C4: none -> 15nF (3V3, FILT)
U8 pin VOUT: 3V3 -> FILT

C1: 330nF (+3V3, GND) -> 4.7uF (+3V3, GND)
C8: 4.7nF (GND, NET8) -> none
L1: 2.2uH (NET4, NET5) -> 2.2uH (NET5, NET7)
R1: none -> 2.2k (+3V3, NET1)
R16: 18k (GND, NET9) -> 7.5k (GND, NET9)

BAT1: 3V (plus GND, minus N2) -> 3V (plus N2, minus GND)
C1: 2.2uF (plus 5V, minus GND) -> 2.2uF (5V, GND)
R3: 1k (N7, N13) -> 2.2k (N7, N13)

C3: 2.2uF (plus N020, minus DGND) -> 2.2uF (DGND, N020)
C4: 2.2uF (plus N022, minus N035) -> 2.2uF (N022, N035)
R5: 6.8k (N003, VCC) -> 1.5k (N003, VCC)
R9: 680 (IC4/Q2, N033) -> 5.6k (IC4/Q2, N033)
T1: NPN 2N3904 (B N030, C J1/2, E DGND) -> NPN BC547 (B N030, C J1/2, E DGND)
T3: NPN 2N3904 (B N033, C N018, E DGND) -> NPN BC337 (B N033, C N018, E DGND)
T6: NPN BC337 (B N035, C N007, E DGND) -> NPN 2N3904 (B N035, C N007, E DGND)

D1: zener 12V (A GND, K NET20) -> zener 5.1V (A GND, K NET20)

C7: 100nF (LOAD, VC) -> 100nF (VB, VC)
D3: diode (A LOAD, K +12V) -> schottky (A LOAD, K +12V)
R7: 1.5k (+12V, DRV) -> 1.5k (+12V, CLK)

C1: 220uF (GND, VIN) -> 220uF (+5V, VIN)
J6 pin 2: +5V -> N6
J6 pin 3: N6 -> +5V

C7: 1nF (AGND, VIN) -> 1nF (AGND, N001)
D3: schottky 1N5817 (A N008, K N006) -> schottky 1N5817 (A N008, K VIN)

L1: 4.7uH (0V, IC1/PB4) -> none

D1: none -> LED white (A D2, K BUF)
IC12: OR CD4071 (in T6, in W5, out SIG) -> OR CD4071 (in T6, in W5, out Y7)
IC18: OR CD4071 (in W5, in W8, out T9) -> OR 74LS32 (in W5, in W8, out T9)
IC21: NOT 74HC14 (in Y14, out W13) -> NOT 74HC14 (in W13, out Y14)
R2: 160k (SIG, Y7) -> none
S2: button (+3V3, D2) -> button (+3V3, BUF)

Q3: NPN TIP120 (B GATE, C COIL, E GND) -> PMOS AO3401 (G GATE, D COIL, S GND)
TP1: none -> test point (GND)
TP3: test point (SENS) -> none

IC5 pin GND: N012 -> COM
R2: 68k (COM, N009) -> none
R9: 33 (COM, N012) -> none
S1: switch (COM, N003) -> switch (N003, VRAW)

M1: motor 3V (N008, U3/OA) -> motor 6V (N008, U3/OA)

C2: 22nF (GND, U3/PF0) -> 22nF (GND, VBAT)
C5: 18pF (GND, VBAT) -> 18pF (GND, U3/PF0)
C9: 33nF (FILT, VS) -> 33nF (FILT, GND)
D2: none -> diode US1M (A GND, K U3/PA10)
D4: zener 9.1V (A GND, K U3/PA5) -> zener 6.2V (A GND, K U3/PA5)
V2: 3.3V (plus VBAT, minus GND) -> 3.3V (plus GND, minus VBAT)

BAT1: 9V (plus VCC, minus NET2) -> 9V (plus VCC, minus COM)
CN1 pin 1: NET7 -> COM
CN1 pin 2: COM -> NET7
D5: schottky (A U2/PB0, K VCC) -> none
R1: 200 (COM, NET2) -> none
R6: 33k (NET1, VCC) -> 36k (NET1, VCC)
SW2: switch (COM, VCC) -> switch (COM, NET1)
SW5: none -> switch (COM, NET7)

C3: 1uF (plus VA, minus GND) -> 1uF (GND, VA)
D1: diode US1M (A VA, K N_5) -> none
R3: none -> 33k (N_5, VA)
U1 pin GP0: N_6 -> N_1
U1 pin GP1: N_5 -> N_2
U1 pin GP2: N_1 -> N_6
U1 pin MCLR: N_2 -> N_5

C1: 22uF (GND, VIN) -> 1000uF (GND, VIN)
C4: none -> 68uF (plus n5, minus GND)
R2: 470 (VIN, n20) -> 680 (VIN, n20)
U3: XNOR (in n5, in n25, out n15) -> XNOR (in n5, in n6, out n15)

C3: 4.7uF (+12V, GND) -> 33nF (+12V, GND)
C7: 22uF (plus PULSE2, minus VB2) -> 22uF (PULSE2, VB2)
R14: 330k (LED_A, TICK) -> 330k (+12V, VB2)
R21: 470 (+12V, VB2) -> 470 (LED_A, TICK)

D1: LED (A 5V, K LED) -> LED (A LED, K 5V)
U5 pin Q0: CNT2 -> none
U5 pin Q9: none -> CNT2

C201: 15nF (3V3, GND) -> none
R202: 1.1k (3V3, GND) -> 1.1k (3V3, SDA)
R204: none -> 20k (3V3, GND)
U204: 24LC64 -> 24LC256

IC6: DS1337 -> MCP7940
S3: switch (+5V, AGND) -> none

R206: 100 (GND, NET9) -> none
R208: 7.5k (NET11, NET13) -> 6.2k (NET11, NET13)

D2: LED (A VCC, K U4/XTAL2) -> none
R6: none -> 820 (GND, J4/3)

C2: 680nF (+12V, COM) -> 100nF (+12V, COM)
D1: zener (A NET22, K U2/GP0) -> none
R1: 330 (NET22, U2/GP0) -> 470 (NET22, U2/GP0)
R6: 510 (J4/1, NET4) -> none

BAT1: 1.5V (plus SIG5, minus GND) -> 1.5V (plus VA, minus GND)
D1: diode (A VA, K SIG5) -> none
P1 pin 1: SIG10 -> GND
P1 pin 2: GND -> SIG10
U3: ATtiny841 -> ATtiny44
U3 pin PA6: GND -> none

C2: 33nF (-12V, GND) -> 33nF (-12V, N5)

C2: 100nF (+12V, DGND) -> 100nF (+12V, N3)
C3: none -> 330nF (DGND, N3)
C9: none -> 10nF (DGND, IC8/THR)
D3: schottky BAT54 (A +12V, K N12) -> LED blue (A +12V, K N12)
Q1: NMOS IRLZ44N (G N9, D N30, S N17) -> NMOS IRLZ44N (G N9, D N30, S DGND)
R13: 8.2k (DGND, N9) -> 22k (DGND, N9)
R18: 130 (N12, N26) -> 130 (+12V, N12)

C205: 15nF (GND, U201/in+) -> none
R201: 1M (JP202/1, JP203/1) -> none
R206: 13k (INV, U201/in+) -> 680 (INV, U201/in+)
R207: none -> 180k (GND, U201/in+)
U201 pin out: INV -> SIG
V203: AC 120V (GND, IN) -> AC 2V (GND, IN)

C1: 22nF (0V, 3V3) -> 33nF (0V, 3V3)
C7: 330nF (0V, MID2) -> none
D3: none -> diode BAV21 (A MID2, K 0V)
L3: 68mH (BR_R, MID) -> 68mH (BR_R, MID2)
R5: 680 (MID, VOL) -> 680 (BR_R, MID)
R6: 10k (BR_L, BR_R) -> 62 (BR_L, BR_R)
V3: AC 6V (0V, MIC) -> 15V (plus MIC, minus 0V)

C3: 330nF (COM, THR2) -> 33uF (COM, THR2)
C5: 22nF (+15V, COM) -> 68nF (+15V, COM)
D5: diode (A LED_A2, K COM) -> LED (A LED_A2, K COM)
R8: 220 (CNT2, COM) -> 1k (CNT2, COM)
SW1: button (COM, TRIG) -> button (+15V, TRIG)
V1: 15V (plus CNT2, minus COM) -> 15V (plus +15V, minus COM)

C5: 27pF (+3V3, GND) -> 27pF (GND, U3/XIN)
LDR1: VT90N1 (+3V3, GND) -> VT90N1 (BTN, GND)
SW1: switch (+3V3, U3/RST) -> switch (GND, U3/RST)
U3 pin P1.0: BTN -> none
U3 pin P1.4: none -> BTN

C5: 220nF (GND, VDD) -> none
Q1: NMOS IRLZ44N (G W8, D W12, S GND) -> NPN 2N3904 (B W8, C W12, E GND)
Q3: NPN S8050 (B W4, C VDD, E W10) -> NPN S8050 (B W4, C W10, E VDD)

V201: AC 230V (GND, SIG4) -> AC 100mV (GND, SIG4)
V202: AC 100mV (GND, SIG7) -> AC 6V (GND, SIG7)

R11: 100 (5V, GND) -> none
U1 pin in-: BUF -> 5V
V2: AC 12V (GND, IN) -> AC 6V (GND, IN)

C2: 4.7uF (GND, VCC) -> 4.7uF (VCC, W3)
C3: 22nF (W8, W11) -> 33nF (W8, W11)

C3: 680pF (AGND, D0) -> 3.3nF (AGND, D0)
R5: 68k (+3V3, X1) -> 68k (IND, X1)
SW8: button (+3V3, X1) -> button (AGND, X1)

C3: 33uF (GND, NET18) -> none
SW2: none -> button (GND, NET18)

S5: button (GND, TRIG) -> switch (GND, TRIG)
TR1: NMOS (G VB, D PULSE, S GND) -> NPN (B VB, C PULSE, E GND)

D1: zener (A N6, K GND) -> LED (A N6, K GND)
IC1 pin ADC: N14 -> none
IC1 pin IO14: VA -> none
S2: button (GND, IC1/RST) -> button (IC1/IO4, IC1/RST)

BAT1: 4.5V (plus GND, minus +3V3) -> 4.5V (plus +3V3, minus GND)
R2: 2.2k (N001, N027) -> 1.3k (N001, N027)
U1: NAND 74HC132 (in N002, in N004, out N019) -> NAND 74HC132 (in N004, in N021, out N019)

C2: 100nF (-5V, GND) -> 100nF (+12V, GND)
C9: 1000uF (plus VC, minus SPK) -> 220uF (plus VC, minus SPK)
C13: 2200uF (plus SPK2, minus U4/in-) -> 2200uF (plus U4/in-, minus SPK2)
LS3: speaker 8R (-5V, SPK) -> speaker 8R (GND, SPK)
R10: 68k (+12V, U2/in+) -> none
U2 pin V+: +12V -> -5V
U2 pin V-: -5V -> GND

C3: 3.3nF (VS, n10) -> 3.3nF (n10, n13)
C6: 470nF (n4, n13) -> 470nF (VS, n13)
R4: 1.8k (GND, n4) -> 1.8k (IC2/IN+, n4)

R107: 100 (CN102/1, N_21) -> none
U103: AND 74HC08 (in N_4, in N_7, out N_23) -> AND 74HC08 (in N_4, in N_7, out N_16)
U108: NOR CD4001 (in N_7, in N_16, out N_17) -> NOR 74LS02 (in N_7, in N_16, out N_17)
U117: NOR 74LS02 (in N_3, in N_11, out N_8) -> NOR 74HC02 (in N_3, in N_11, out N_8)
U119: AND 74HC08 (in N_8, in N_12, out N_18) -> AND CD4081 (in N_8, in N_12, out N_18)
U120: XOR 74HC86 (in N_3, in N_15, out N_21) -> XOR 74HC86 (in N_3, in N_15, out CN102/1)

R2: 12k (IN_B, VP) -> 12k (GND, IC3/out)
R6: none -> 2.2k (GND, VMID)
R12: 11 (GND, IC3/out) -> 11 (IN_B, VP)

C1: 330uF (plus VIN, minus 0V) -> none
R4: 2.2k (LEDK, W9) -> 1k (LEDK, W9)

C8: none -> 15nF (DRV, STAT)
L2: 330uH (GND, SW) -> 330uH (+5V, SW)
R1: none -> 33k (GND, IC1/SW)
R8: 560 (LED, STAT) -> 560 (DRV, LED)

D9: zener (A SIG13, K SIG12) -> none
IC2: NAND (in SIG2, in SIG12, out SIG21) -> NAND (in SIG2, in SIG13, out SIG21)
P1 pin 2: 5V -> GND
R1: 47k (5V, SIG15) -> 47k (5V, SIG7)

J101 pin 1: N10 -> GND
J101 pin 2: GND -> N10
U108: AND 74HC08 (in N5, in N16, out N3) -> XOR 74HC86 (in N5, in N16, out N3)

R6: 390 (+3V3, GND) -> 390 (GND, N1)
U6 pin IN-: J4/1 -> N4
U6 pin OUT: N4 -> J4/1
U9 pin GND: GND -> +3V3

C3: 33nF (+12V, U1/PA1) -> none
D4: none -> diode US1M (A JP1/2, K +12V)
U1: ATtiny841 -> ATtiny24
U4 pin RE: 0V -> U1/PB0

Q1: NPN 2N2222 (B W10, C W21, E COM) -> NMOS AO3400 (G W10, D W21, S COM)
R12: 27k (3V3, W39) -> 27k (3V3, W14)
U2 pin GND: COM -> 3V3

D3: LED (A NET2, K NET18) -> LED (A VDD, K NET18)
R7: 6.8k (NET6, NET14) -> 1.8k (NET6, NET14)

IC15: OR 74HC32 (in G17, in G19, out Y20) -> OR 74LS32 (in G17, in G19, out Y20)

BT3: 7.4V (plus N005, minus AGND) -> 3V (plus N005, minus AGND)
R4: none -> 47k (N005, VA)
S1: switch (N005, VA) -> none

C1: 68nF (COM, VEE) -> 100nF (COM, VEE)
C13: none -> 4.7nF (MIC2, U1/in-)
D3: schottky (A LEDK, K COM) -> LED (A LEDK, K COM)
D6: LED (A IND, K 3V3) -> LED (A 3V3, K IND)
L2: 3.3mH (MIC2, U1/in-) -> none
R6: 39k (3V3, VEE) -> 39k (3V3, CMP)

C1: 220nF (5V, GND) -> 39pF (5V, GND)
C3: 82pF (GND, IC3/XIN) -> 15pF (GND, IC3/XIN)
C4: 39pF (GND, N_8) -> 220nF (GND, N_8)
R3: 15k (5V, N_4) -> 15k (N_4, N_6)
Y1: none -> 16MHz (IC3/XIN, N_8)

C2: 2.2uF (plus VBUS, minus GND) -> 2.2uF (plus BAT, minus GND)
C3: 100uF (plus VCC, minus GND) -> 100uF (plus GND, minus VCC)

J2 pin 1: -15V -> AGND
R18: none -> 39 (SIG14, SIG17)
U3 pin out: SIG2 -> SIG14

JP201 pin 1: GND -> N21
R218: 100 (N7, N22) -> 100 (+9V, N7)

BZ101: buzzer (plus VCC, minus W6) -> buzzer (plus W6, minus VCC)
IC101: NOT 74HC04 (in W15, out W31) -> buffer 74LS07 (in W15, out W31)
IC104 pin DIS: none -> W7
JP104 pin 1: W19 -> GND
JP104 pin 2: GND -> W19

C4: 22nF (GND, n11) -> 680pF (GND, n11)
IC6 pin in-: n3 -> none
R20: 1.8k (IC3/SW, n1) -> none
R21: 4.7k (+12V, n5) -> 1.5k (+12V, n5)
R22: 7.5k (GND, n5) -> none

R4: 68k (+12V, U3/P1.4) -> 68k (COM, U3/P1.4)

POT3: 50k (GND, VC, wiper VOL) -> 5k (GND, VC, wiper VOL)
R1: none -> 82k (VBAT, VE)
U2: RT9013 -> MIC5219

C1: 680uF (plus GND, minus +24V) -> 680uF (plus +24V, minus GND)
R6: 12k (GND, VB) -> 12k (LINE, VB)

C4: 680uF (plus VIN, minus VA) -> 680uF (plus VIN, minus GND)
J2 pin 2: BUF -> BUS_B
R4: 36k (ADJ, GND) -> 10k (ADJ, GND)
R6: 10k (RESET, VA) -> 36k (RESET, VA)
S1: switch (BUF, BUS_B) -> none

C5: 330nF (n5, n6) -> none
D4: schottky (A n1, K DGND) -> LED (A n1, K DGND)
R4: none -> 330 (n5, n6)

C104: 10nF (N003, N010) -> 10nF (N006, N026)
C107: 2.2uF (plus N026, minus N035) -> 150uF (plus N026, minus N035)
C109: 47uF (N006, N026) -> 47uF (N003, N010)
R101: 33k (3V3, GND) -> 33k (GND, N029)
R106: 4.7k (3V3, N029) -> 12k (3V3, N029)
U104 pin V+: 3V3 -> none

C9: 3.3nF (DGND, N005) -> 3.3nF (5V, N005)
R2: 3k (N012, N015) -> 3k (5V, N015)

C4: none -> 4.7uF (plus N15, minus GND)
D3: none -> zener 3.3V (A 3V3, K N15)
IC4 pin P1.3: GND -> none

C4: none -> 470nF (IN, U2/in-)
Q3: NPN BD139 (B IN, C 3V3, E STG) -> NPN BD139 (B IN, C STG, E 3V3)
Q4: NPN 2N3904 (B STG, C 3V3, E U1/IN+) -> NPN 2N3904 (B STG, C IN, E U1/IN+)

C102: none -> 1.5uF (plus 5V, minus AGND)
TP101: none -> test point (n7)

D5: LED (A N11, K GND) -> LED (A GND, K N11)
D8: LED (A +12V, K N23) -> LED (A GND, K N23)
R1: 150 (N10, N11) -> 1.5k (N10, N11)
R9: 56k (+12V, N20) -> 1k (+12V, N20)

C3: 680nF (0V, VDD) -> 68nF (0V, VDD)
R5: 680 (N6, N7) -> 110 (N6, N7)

:: Task details ::
Print the listing above from its first line through the line with "IC21: NOT 74HC14", and stop there.

:: Written solution ::
C4: none -> 15nF (3V3, FILT)
U8 pin VOUT: 3V3 -> FILT

C1: 330nF (+3V3, GND) -> 4.7uF (+3V3, GND)
C8: 4.7nF (GND, NET8) -> none
L1: 2.2uH (NET4, NET5) -> 2.2uH (NET5, NET7)
R1: none -> 2.2k (+3V3, NET1)
R16: 18k (GND, NET9) -> 7.5k (GND, NET9)

BAT1: 3V (plus GND, minus N2) -> 3V (plus N2, minus GND)
C1: 2.2uF (plus 5V, minus GND) -> 2.2uF (5V, GND)
R3: 1k (N7, N13) -> 2.2k (N7, N13)

C3: 2.2uF (plus N020, minus DGND) -> 2.2uF (DGND, N020)
C4: 2.2uF (plus N022, minus N035) -> 2.2uF (N022, N035)
R5: 6.8k (N003, VCC) -> 1.5k (N003, VCC)
R9: 680 (IC4/Q2, N033) -> 5.6k (IC4/Q2, N033)
T1: NPN 2N3904 (B N030, C J1/2, E DGND) -> NPN BC547 (B N030, C J1/2, E DGND)
T3: NPN 2N3904 (B N033, C N018, E DGND) -> NPN BC337 (B N033, C N018, E DGND)
T6: NPN BC337 (B N035, C N007, E DGND) -> NPN 2N3904 (B N035, C N007, E DGND)

D1: zener 12V (A GND, K NET20) -> zener 5.1V (A GND, K NET20)

C7: 100nF (LOAD, VC) -> 100nF (VB, VC)
D3: diode (A LOAD, K +12V) -> schottky (A LOAD, K +12V)
R7: 1.5k (+12V, DRV) -> 1.5k (+12V, CLK)

C1: 220uF (GND, VIN) -> 220uF (+5V, VIN)
J6 pin 2: +5V -> N6
J6 pin 3: N6 -> +5V

C7: 1nF (AGND, VIN) -> 1nF (AGND, N001)
D3: schottky 1N5817 (A N008, K N006) -> schottky 1N5817 (A N008, K VIN)

L1: 4.7uH (0V, IC1/PB4) -> none

D1: none -> LED white (A D2, K BUF)
IC12: OR CD4071 (in T6, in W5, out SIG) -> OR CD4071 (in T6, in W5, out Y7)
IC18: OR CD4071 (in W5, in W8, out T9) -> OR 74LS32 (in W5, in W8, out T9)
IC21: NOT 74HC14 (in Y14, out W13) -> NOT 74HC14 (in W13, out Y14)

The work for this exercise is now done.